Raw data
====

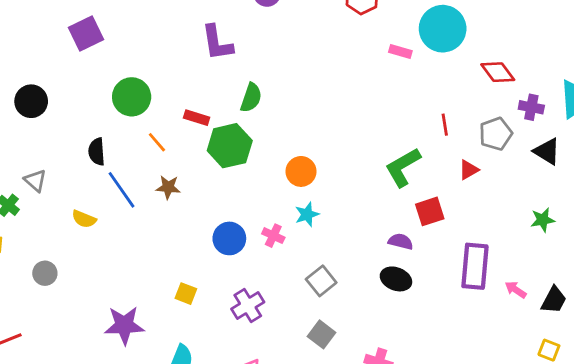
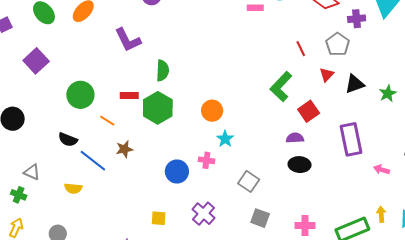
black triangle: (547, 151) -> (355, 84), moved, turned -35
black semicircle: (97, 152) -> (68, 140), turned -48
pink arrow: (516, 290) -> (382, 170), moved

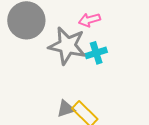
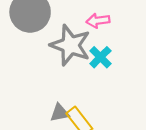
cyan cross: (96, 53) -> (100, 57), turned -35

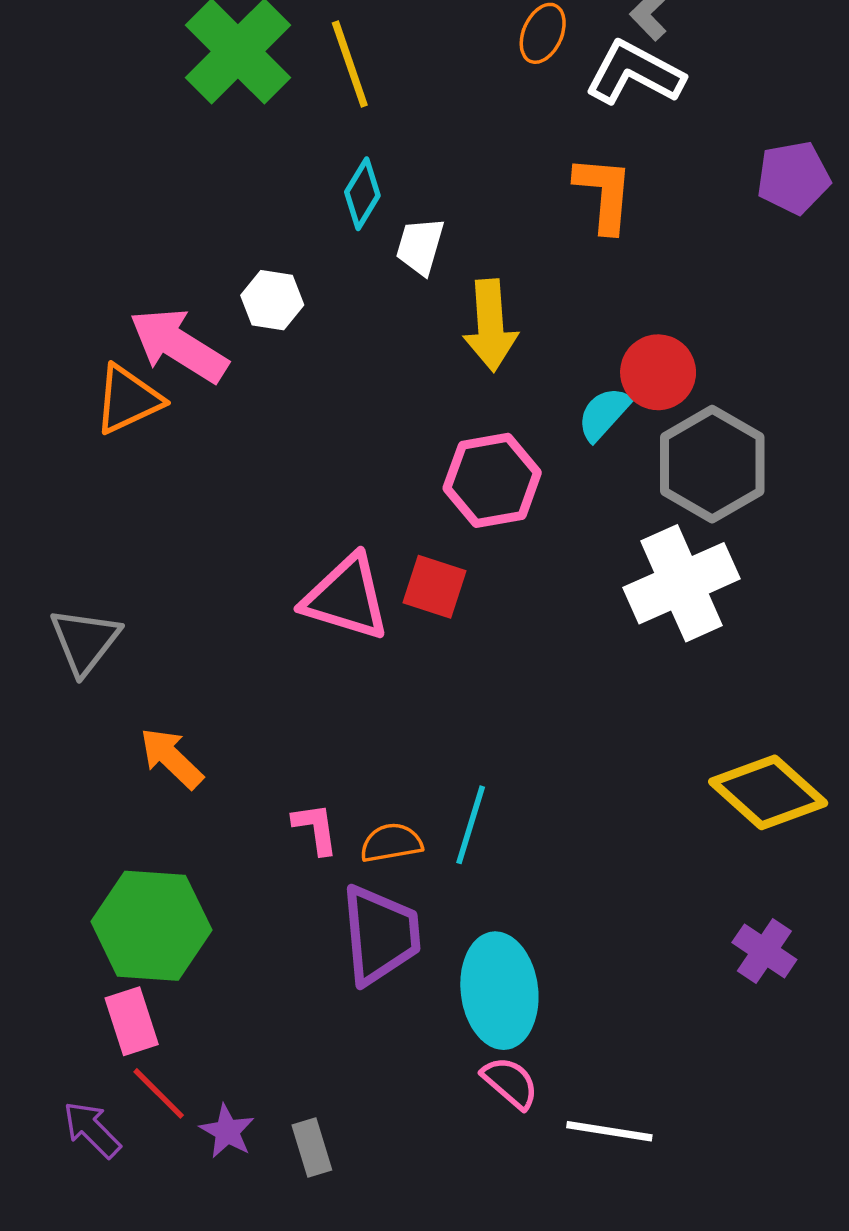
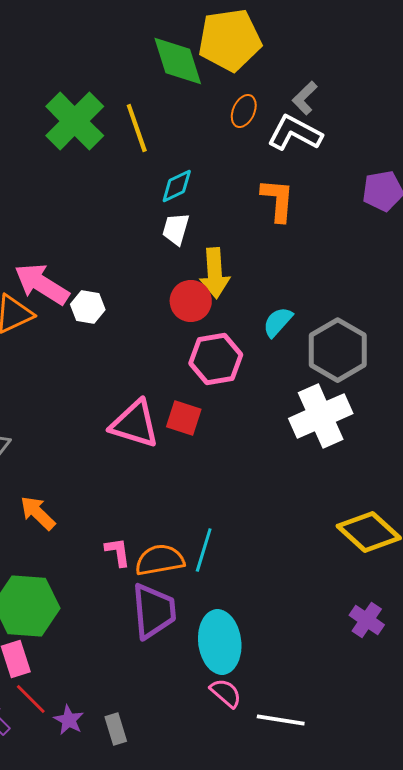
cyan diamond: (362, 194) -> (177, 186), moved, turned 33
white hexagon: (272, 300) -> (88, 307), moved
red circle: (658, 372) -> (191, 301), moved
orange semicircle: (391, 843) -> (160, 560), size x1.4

====

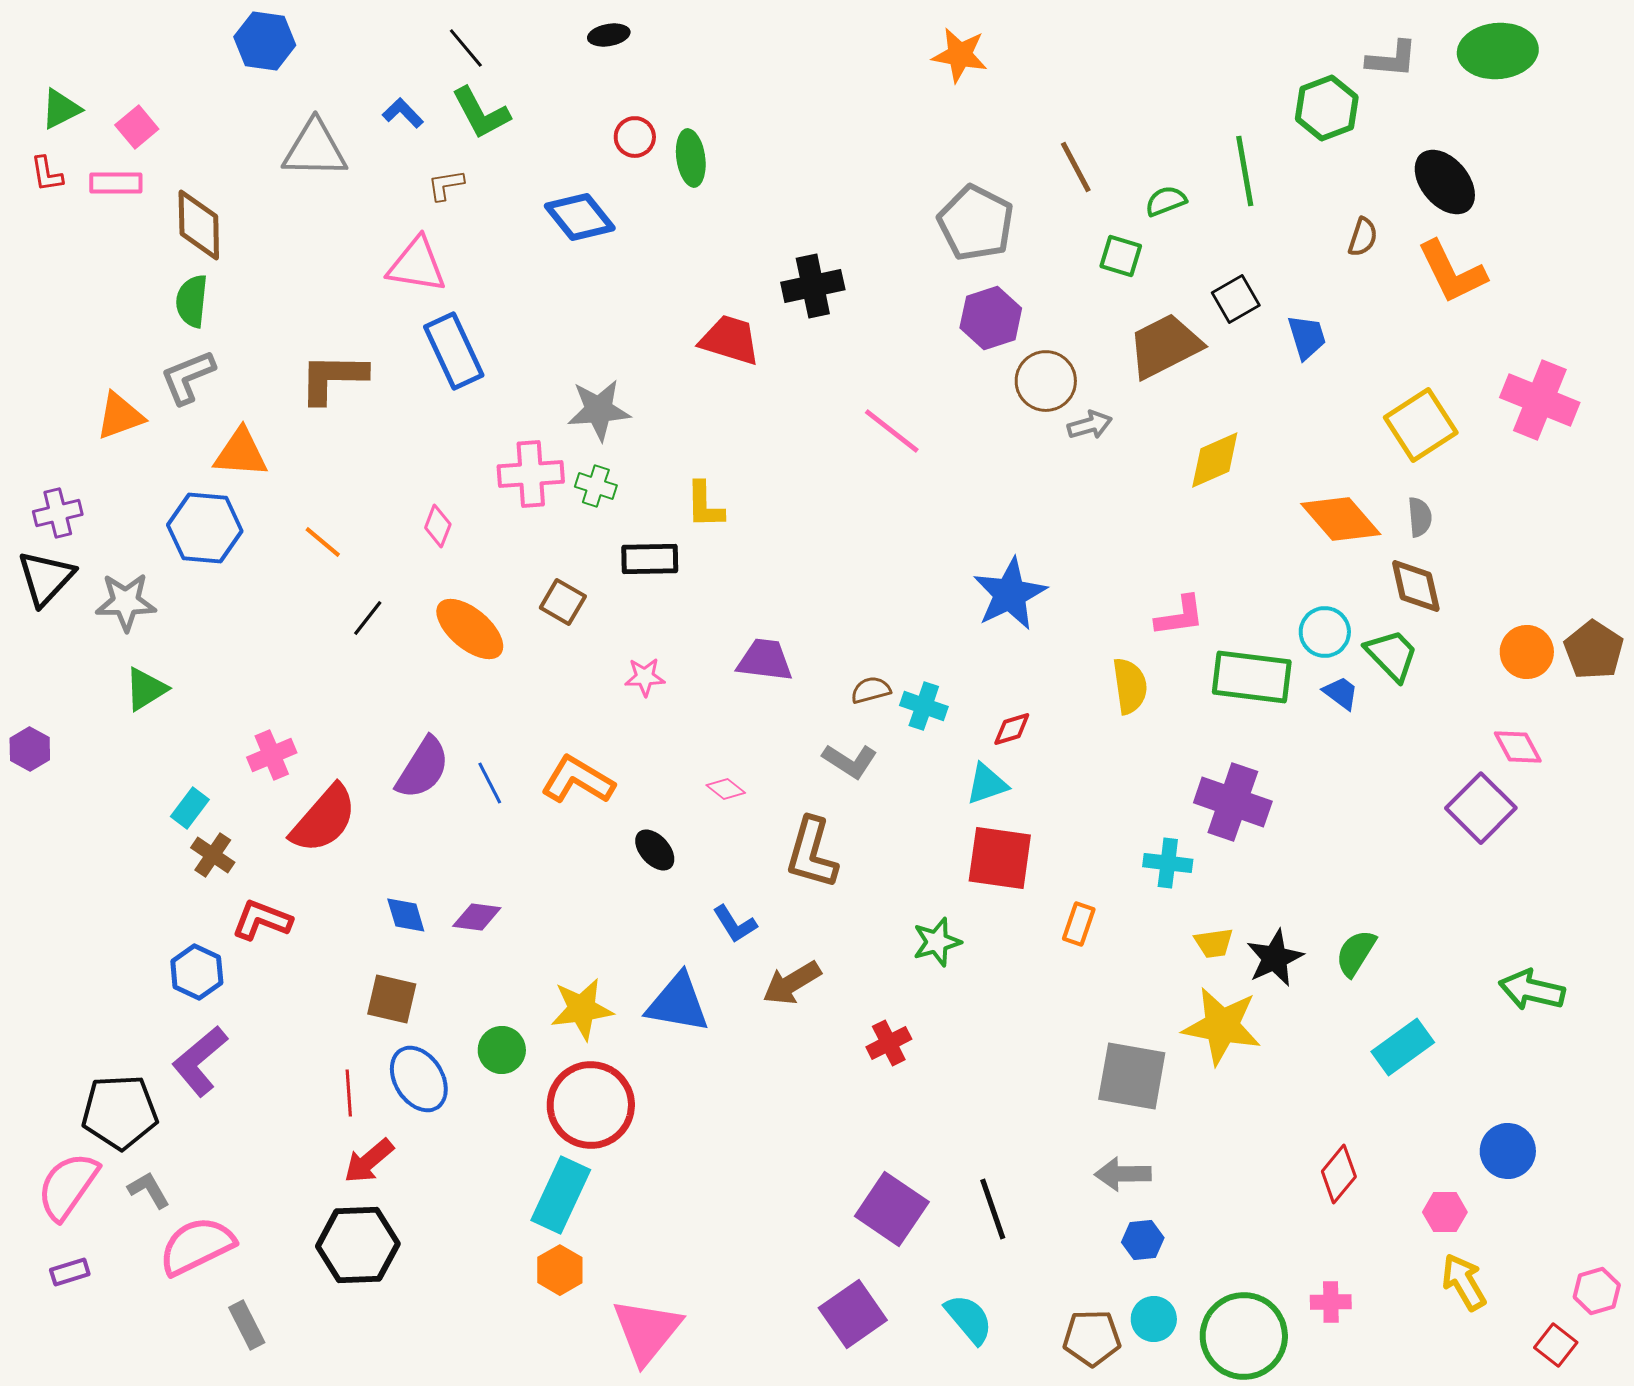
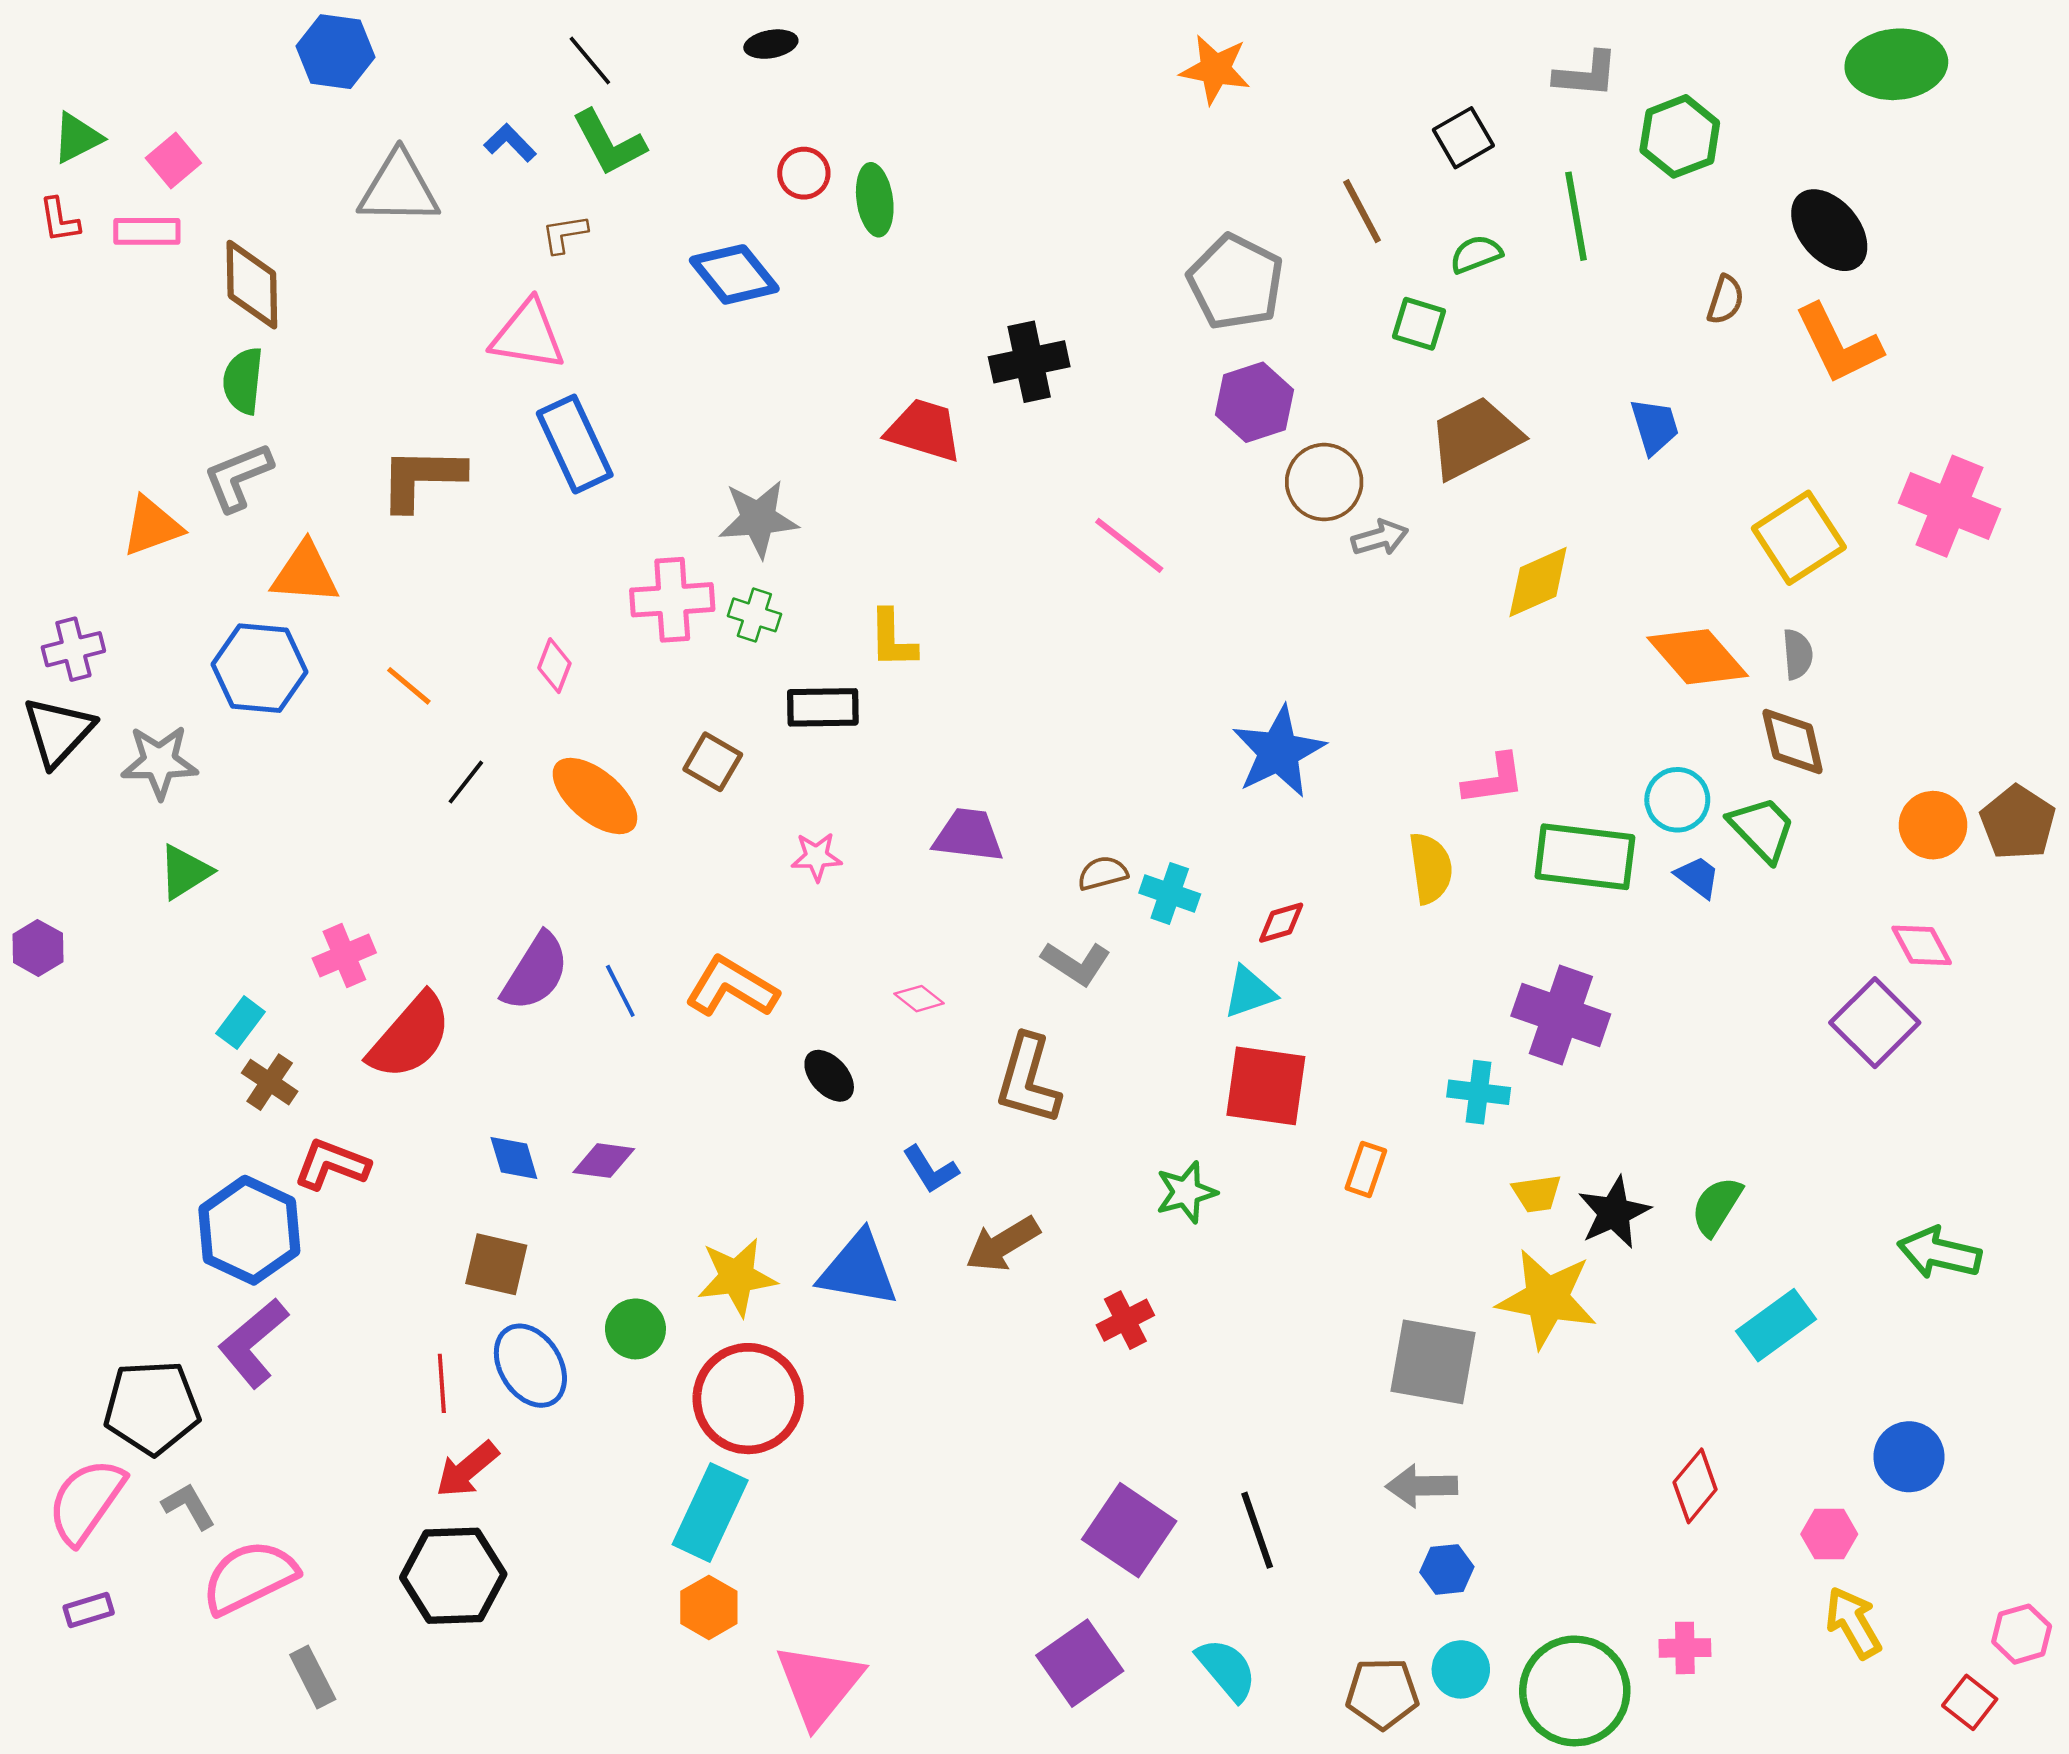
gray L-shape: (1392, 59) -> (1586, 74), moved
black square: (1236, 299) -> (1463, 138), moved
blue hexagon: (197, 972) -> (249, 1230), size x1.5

====

Work item
Pictures aside, return exactly the lines from the data above, starting at the line that has "black semicircle: (97, 152)" and ending at the line that has "orange semicircle: (391, 843)", both included.

Solution to the exercise
black semicircle: (97, 152) -> (68, 140), turned -48
pink arrow: (516, 290) -> (382, 170), moved

cyan cross: (96, 53) -> (100, 57), turned -35

cyan diamond: (362, 194) -> (177, 186), moved, turned 33
white hexagon: (272, 300) -> (88, 307), moved
red circle: (658, 372) -> (191, 301), moved
orange semicircle: (391, 843) -> (160, 560), size x1.4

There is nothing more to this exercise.